- **Data supplied**

──────

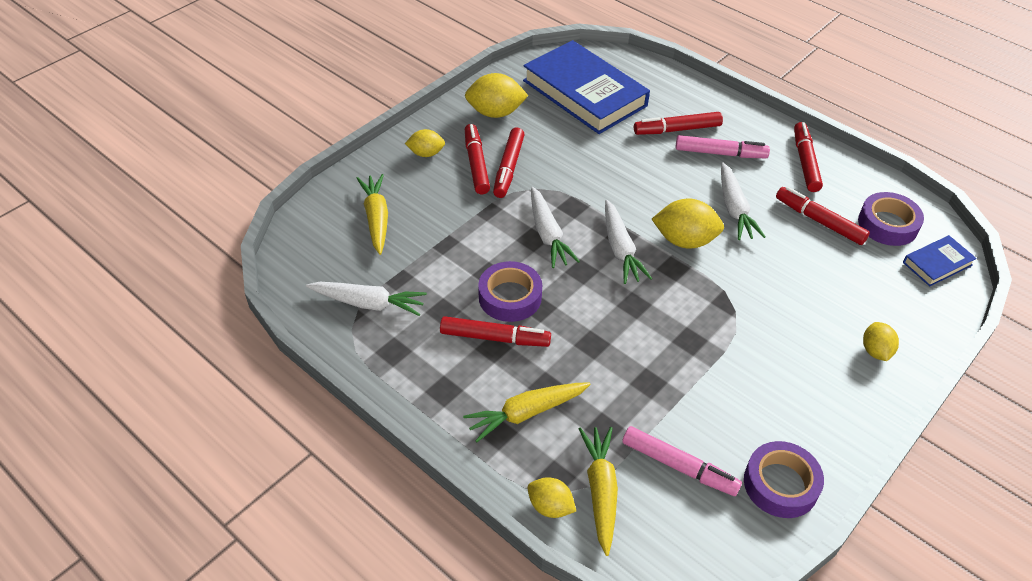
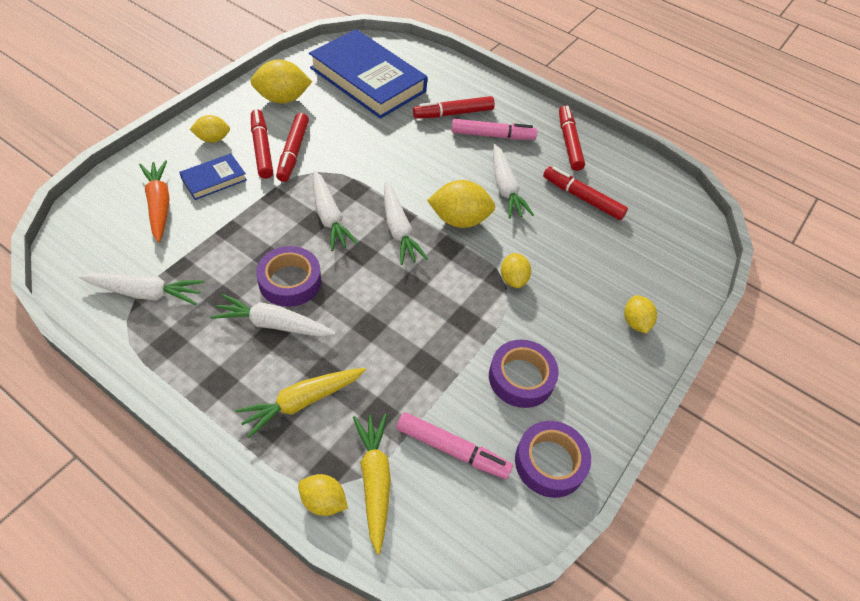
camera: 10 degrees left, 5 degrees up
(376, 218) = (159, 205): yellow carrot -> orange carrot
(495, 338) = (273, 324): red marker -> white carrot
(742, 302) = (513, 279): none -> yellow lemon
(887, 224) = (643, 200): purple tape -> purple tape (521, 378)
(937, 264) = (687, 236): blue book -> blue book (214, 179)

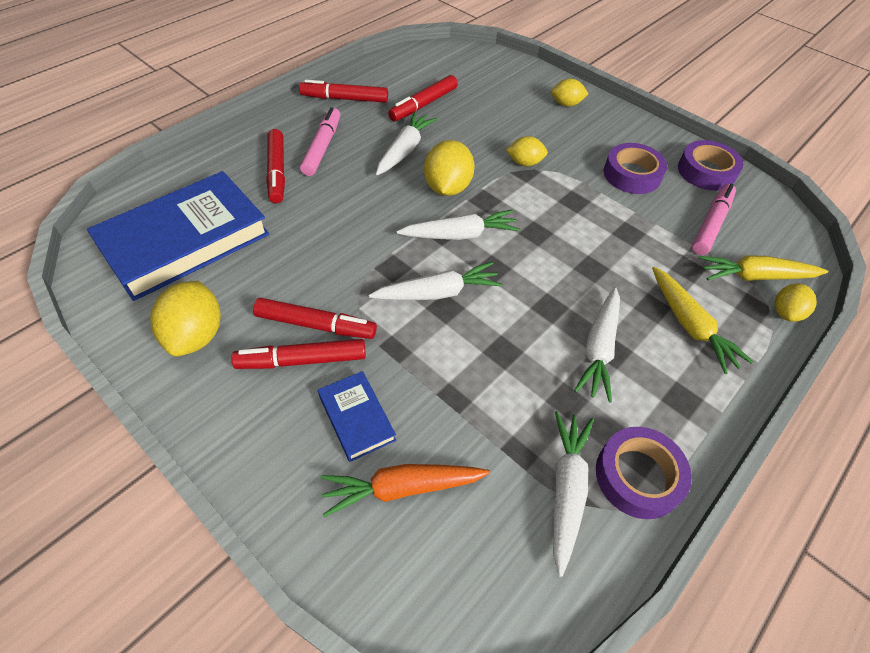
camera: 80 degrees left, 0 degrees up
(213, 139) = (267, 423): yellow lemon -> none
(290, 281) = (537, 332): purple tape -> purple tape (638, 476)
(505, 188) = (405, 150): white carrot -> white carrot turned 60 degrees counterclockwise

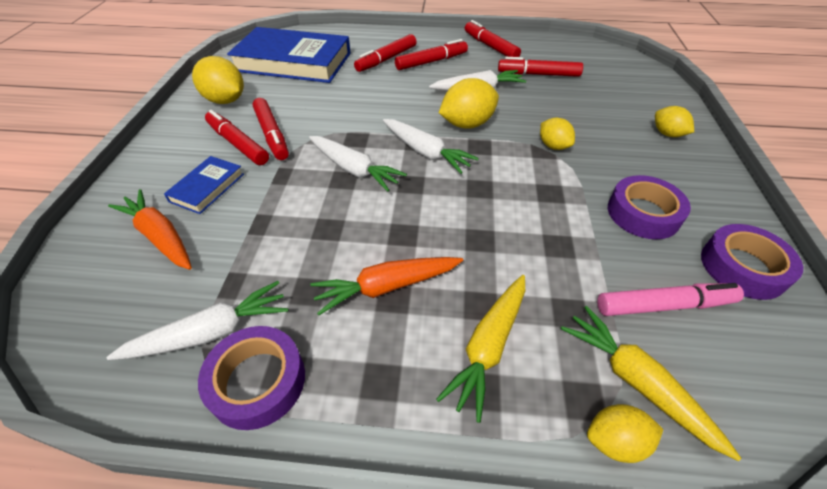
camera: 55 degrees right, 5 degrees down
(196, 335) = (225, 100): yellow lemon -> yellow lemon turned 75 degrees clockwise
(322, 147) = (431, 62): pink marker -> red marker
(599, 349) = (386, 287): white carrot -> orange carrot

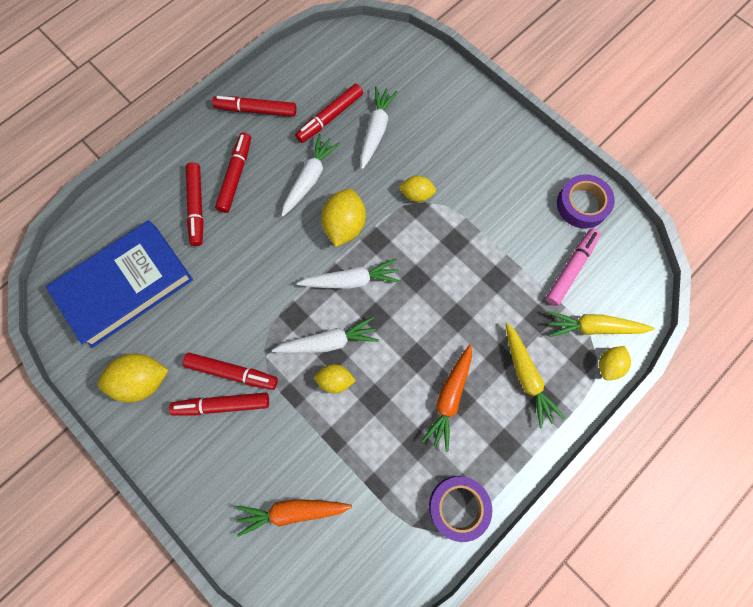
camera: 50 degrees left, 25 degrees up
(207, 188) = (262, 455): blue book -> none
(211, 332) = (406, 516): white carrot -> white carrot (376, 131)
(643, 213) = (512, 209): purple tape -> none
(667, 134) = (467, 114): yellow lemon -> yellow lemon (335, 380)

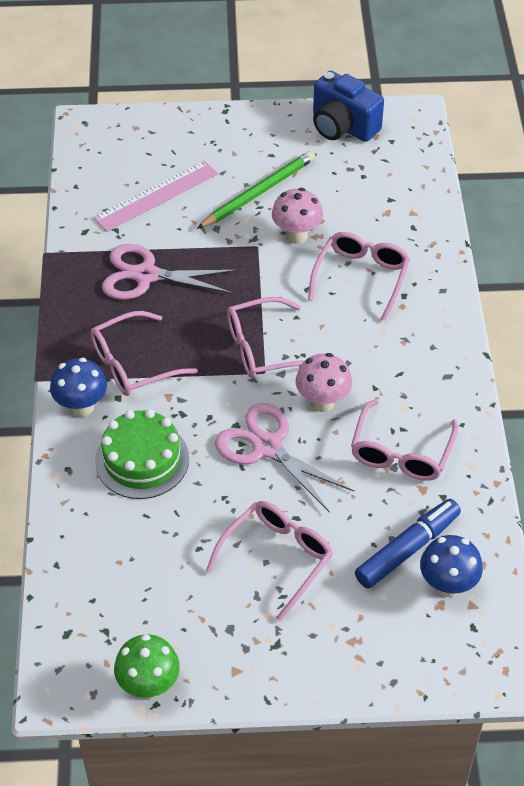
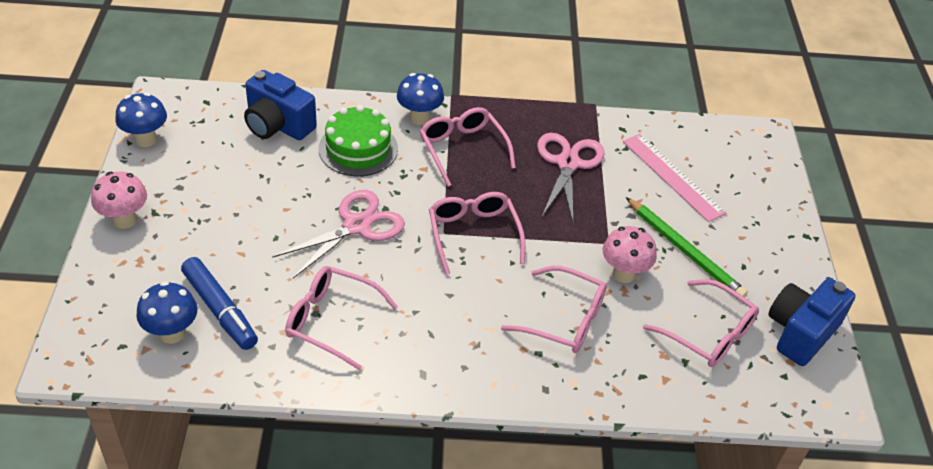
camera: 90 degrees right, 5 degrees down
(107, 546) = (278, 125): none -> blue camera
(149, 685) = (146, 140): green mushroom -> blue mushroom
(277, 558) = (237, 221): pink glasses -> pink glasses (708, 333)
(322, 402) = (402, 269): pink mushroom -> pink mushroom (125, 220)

──────

Write every entry out again exactly, images omitted.

camera: 10 degrees left, 5 degrees up
(376, 218) = (159, 205): yellow carrot -> orange carrot
(495, 338) = (273, 324): red marker -> white carrot
(742, 302) = (513, 279): none -> yellow lemon
(887, 224) = (643, 200): purple tape -> purple tape (521, 378)
(937, 264) = (687, 236): blue book -> blue book (214, 179)

camera: 80 degrees left, 0 degrees up
(213, 139) = (267, 423): yellow lemon -> none
(290, 281) = (537, 332): purple tape -> purple tape (638, 476)
(505, 188) = (405, 150): white carrot -> white carrot turned 60 degrees counterclockwise

camera: 55 degrees right, 5 degrees down
(196, 335) = (225, 100): yellow lemon -> yellow lemon turned 75 degrees clockwise
(322, 147) = (431, 62): pink marker -> red marker
(599, 349) = (386, 287): white carrot -> orange carrot

camera: 50 degrees left, 25 degrees up
(207, 188) = (262, 455): blue book -> none
(211, 332) = (406, 516): white carrot -> white carrot (376, 131)
(643, 213) = (512, 209): purple tape -> none
(667, 134) = (467, 114): yellow lemon -> yellow lemon (335, 380)

camera: 90 degrees right, 5 degrees down
(107, 546) = (278, 125): none -> blue camera
(149, 685) = (146, 140): green mushroom -> blue mushroom
(277, 558) = (237, 221): pink glasses -> pink glasses (708, 333)
(322, 402) = (402, 269): pink mushroom -> pink mushroom (125, 220)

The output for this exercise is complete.